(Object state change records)
▬▬▬▬▬▬▬▬▬▬

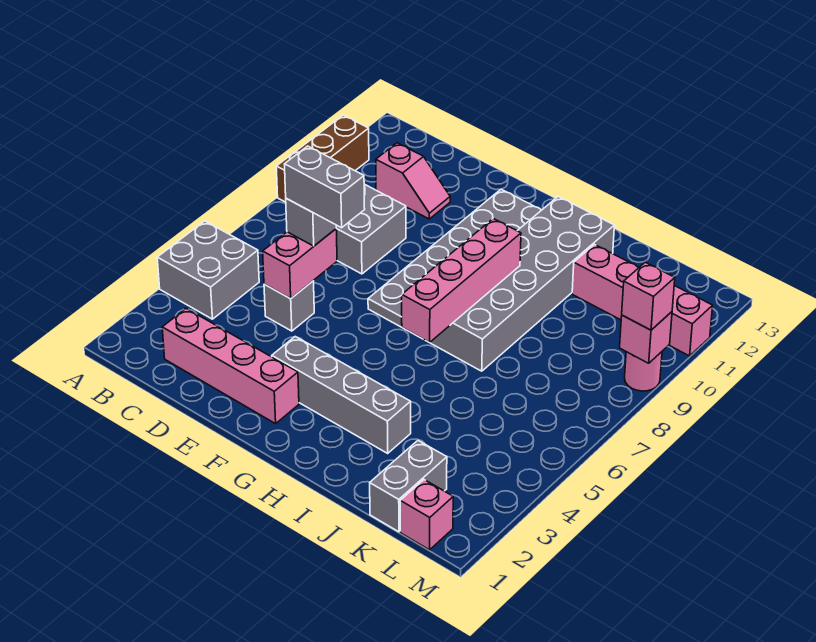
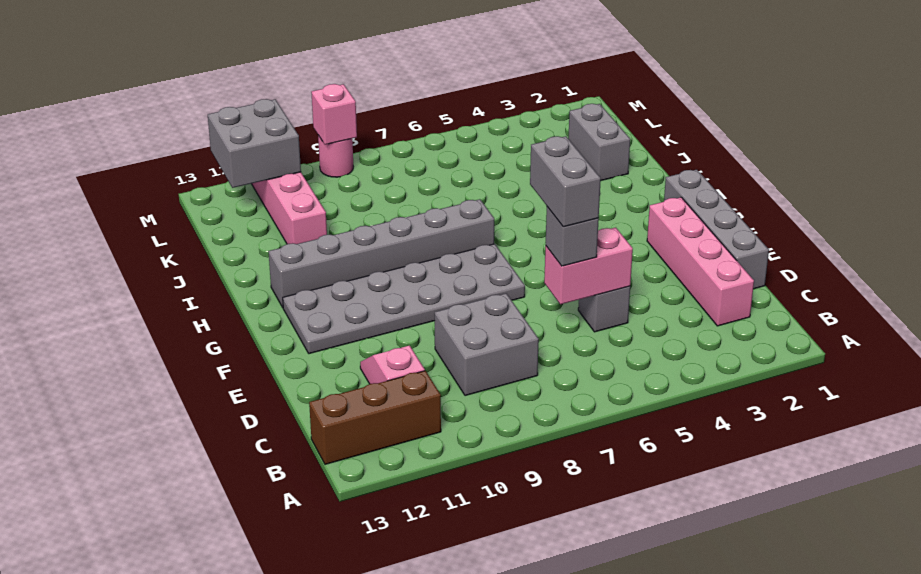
grey brick A4:B5 level 1 -> grey brick L11:M12 level 2
brown brick A9:A11 level 1 -> brown brick B11:B13 level 1
grey brick F3:I3 level 1 -> grey brick D1:G1 level 1
pink brick H6:H9 level 2 -> none
grey brick H7:I12 level 1 -> grey brick H7:H12 level 1
grey brick K1:K2 level 1 -> grey brick J2:K2 level 1
pink brick L1 level 1 -> none
pink brick M9 level 3 -> none

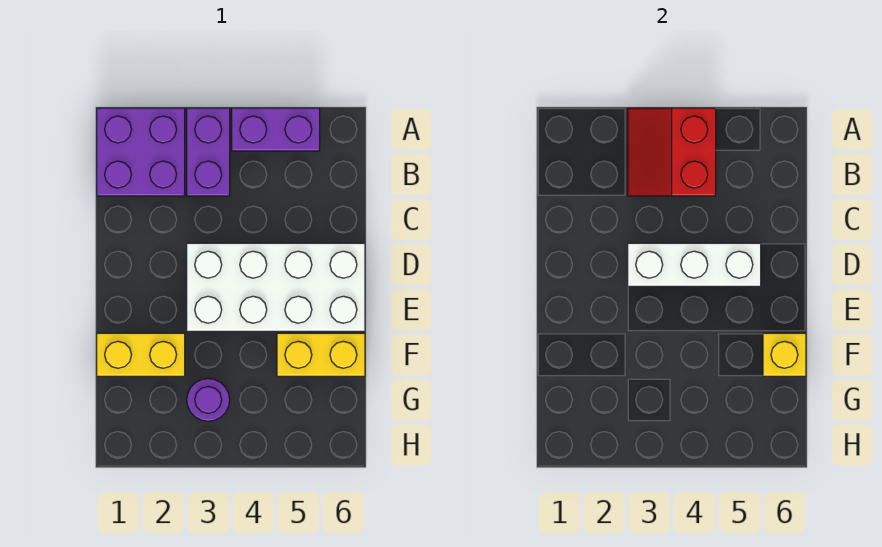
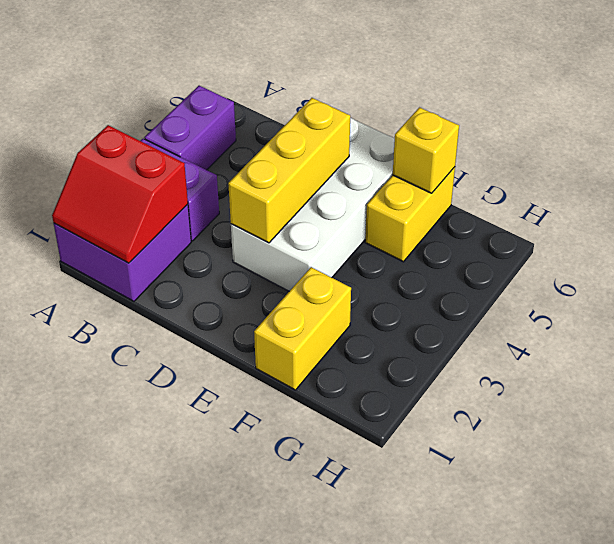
red slope A3:B4 level 2 top 4 -> red slope A1:B2 level 2 top 2
white brick D3:D5 level 2 -> yellow brick D3:D5 level 2
purple round brick G3 level 1 -> none

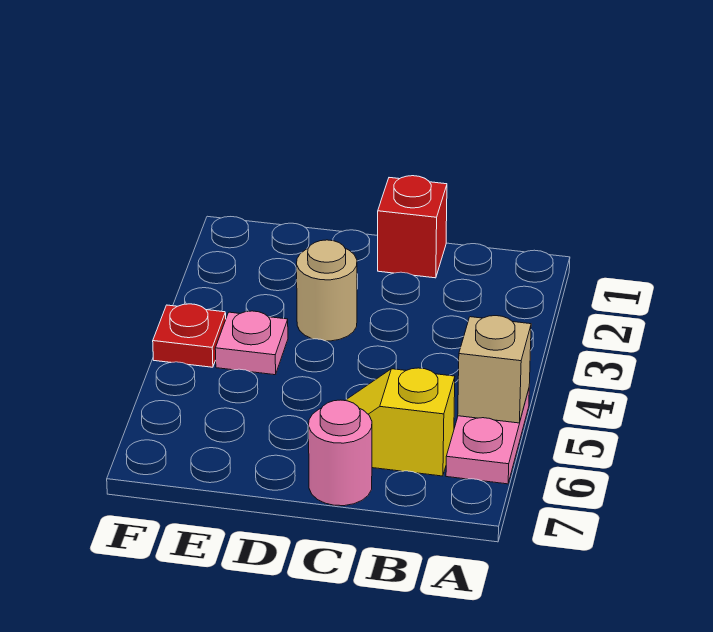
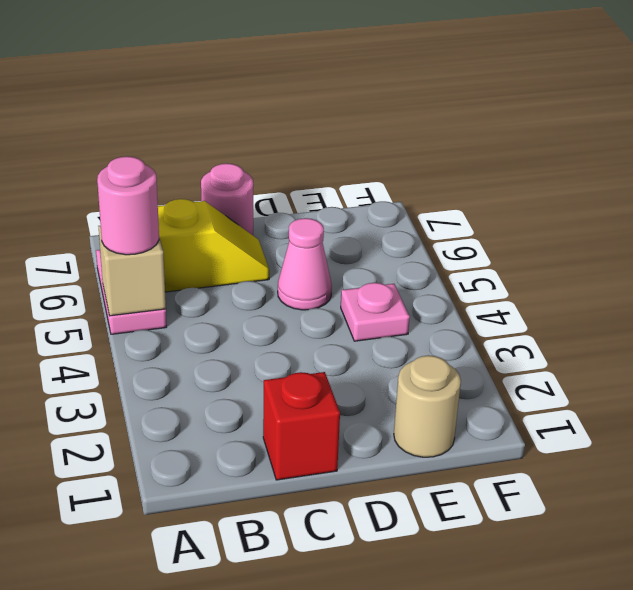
none -> pink round brick A5 level 3
tan round brick D3 level 1 -> tan round brick E1 level 1
none -> pink cone D5 level 1
red plate F4 level 1 -> none

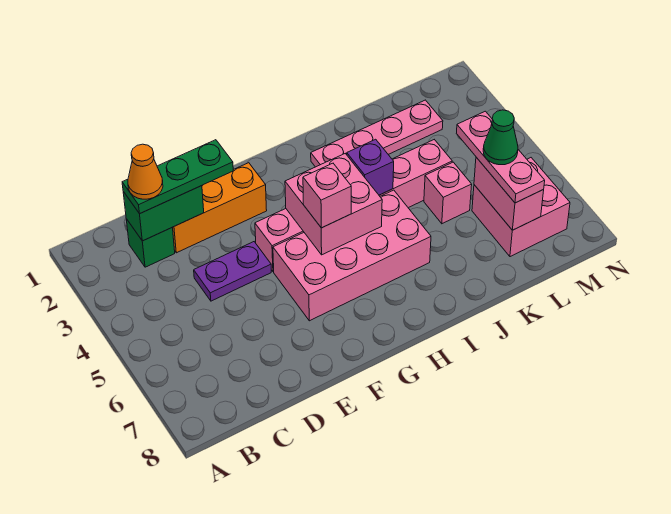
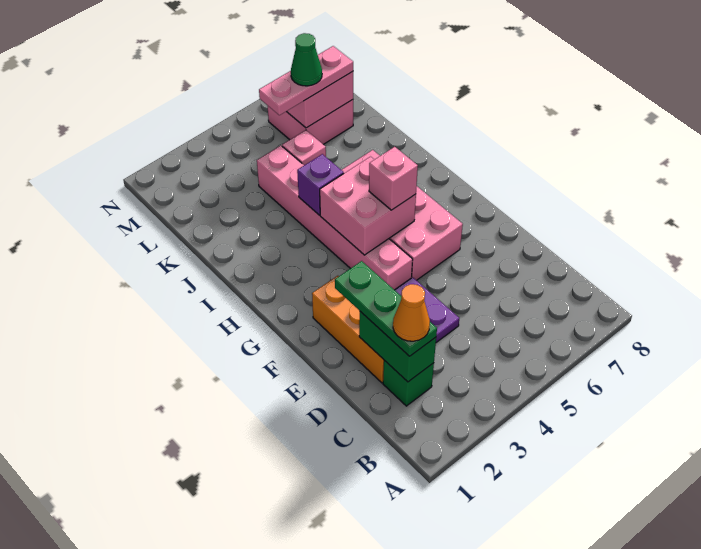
pink plate I2:L2 level 1 -> none

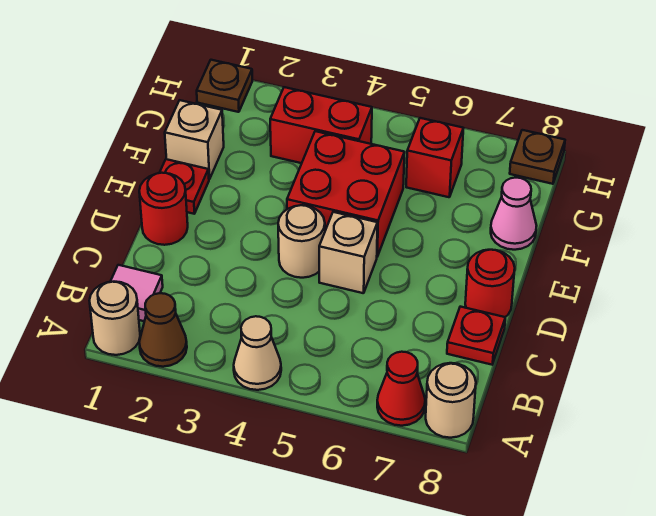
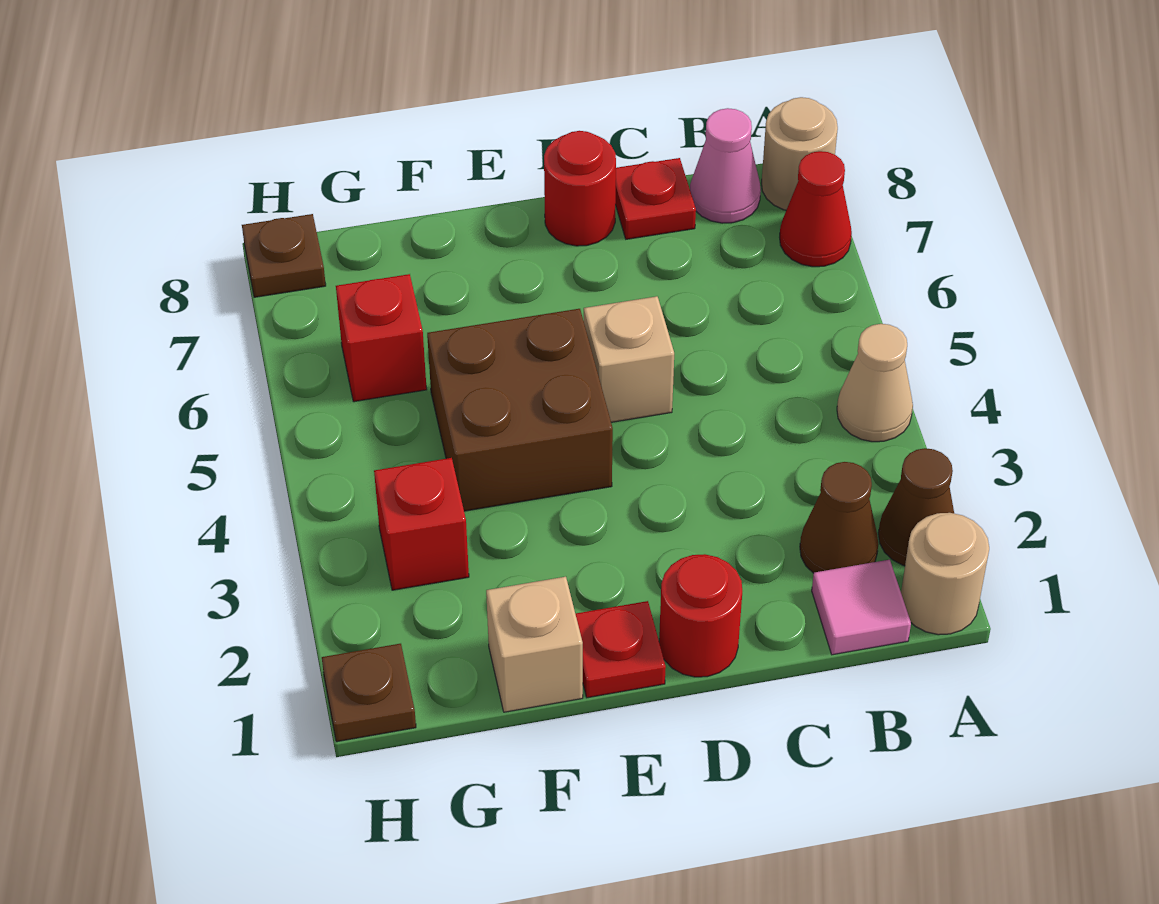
none -> brown cone B2 level 1
tan round brick D4 level 1 -> none
red brick E4:F5 level 1 -> brown brick E4:F5 level 1
pink cone F8 level 1 -> pink cone B8 level 1
red brick G3:G4 level 1 -> red brick G3 level 1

▬▬▬▬▬▬▬▬▬▬

= TASK GOAL =
Copy word for word the lines above, starting at the line containing "pink brick H6:H9 level 2 -> none" and ending at the line containing "red plate F4 level 1 -> none", inclusive, with no pictures.

= ANSWER FOR THIS EXERCISE =
pink brick H6:H9 level 2 -> none
grey brick H7:I12 level 1 -> grey brick H7:H12 level 1
grey brick K1:K2 level 1 -> grey brick J2:K2 level 1
pink brick L1 level 1 -> none
pink brick M9 level 3 -> none

red slope A3:B4 level 2 top 4 -> red slope A1:B2 level 2 top 2
white brick D3:D5 level 2 -> yellow brick D3:D5 level 2
purple round brick G3 level 1 -> none

none -> pink round brick A5 level 3
tan round brick D3 level 1 -> tan round brick E1 level 1
none -> pink cone D5 level 1
red plate F4 level 1 -> none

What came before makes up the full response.